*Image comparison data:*
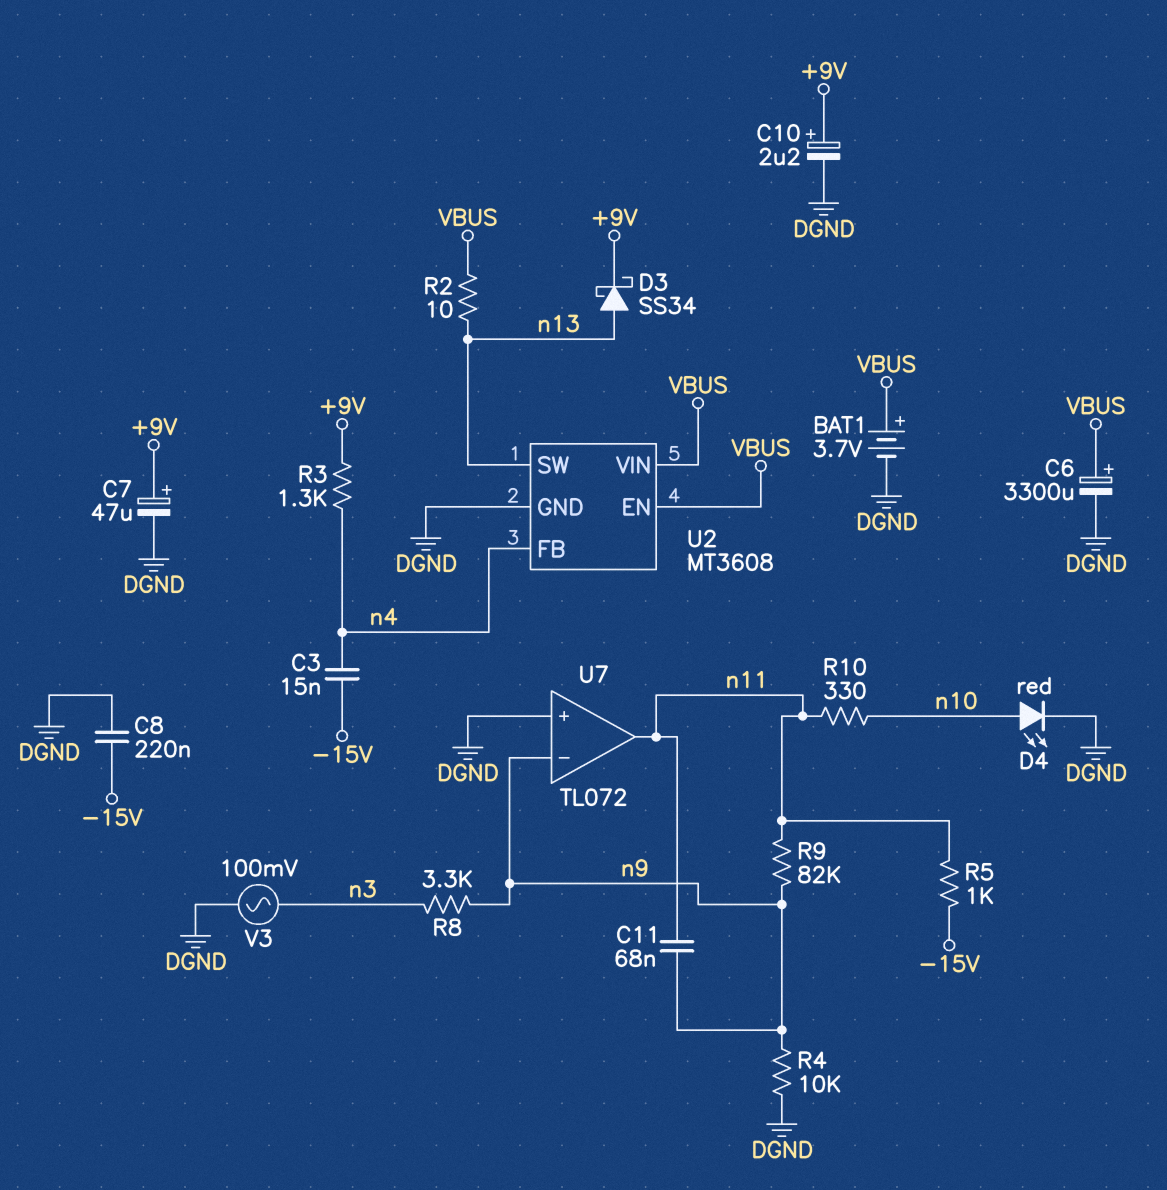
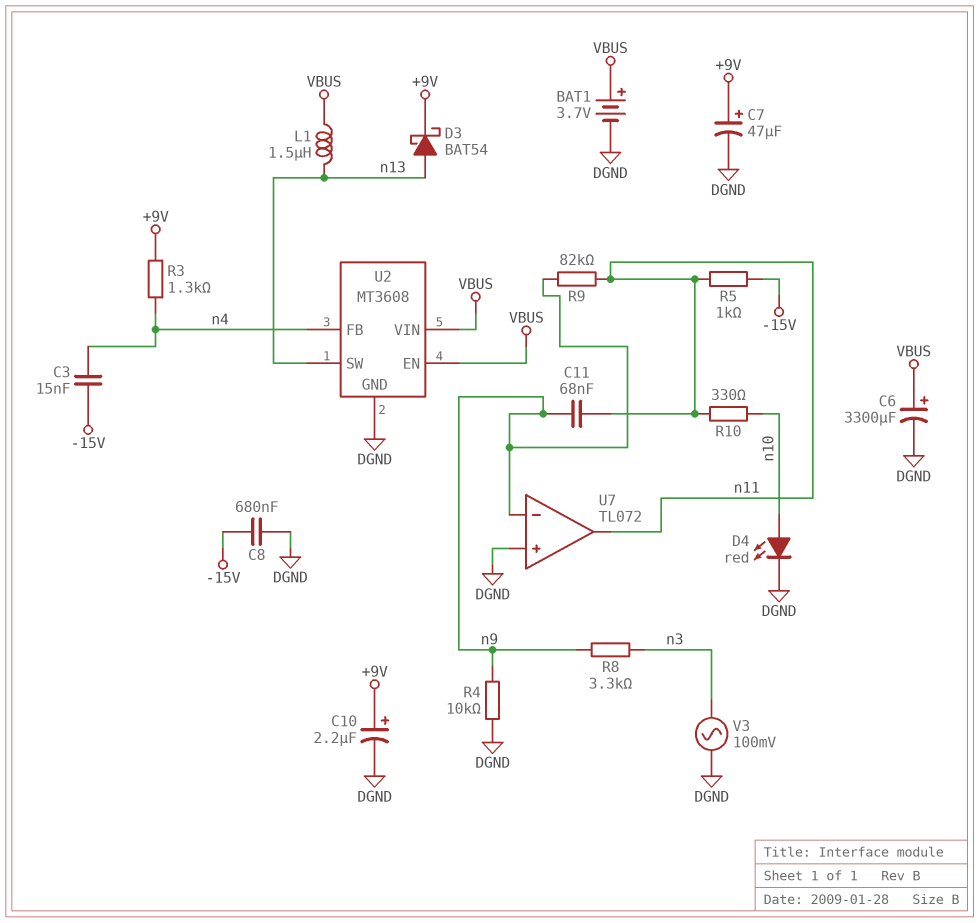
C8: 220nF (-15V, DGND) -> 680nF (-15V, DGND)
D3: schottky SS34 (A n13, K +9V) -> schottky BAT54 (A n13, K +9V)
L1: none -> 1.5uH (VBUS, n13)
R2: 10 (VBUS, n13) -> none

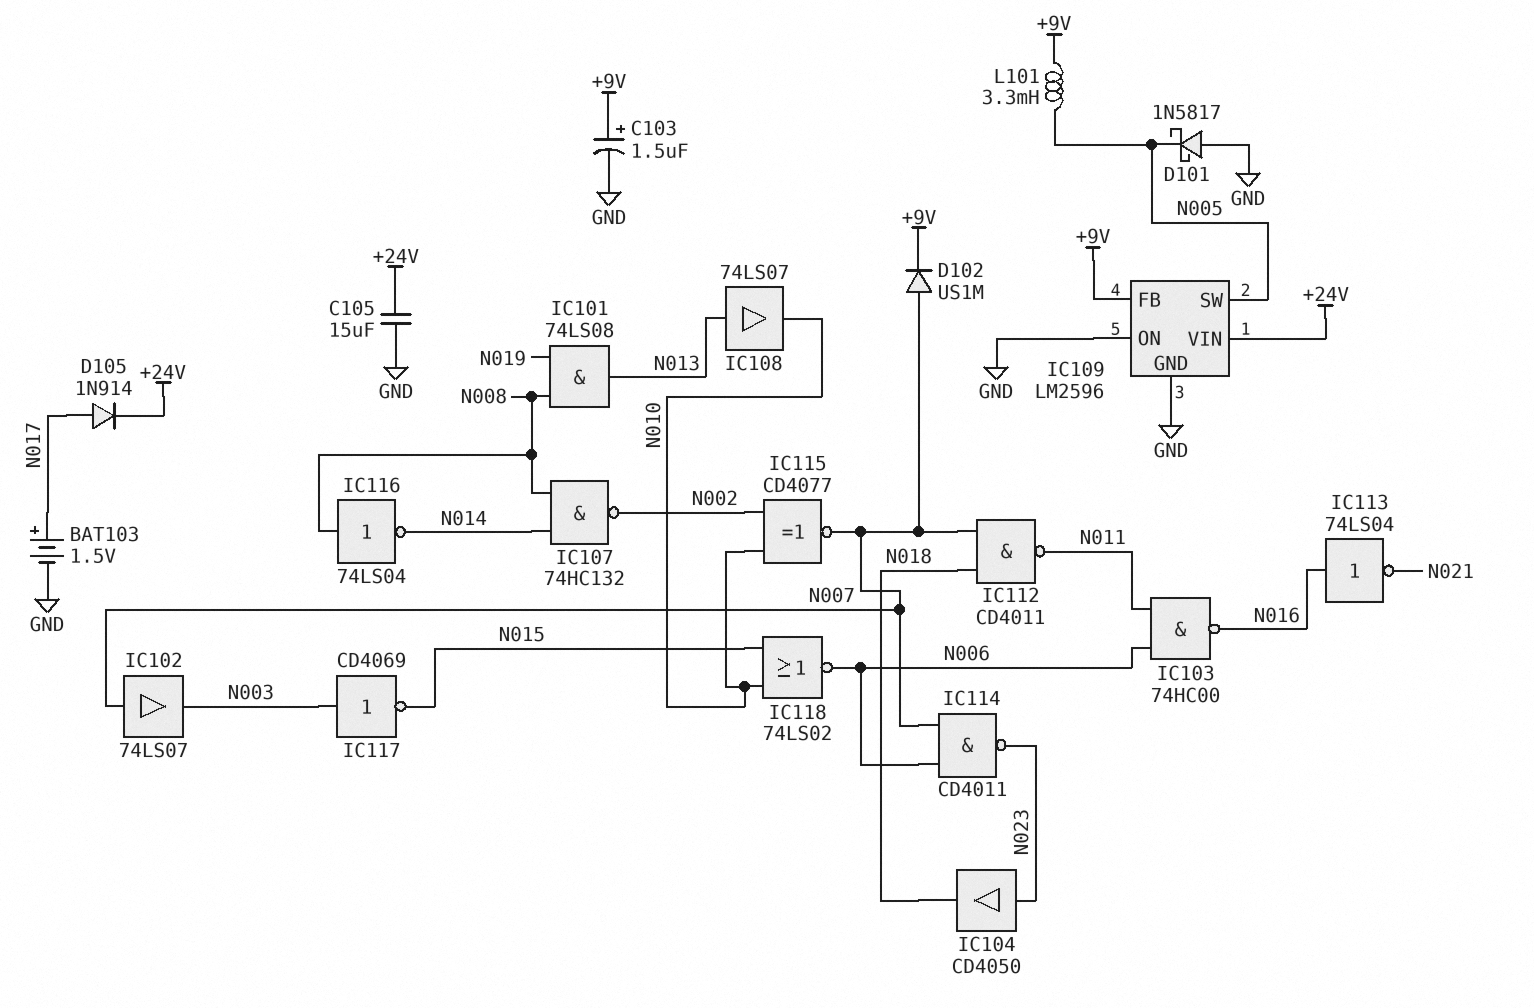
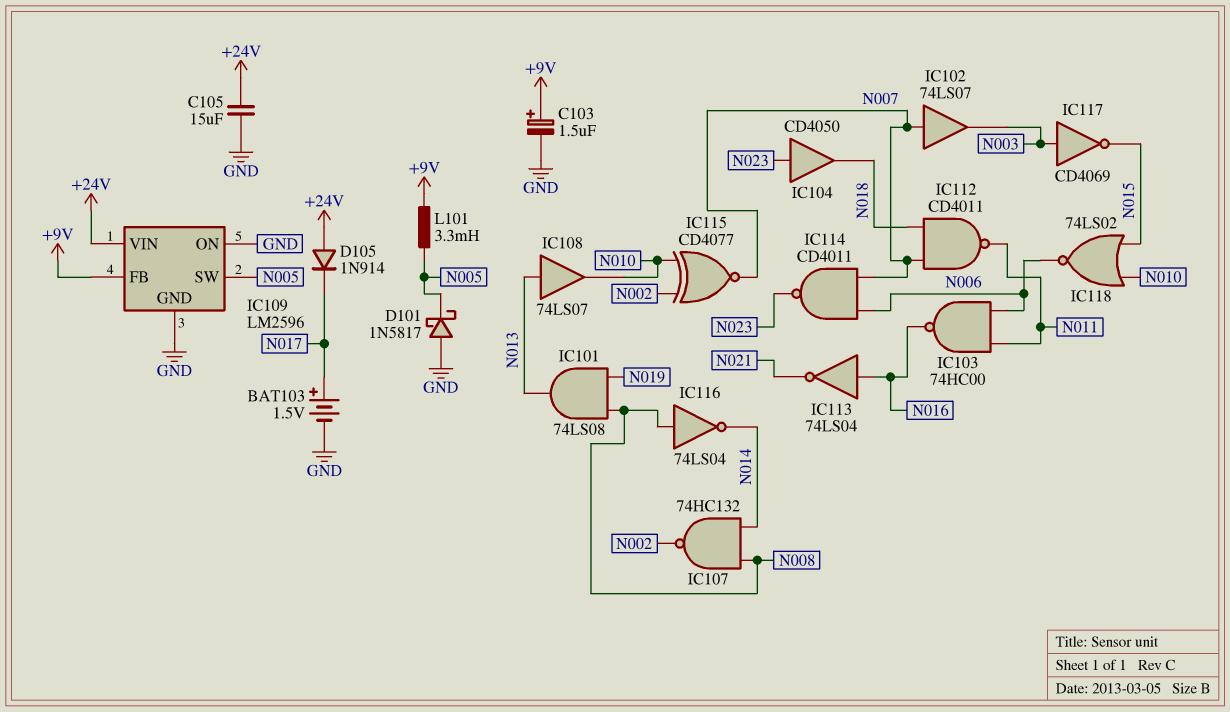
D102: diode US1M (A N007, K +9V) -> none
D105: diode 1N914 (A N017, K +24V) -> diode 1N914 (A +24V, K N017)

*Task to complete:*
With the pictures left aside, set down each entry above exactly as it stands.

*Output for this task:*
C8: 220nF (-15V, DGND) -> 680nF (-15V, DGND)
D3: schottky SS34 (A n13, K +9V) -> schottky BAT54 (A n13, K +9V)
L1: none -> 1.5uH (VBUS, n13)
R2: 10 (VBUS, n13) -> none

D102: diode US1M (A N007, K +9V) -> none
D105: diode 1N914 (A N017, K +24V) -> diode 1N914 (A +24V, K N017)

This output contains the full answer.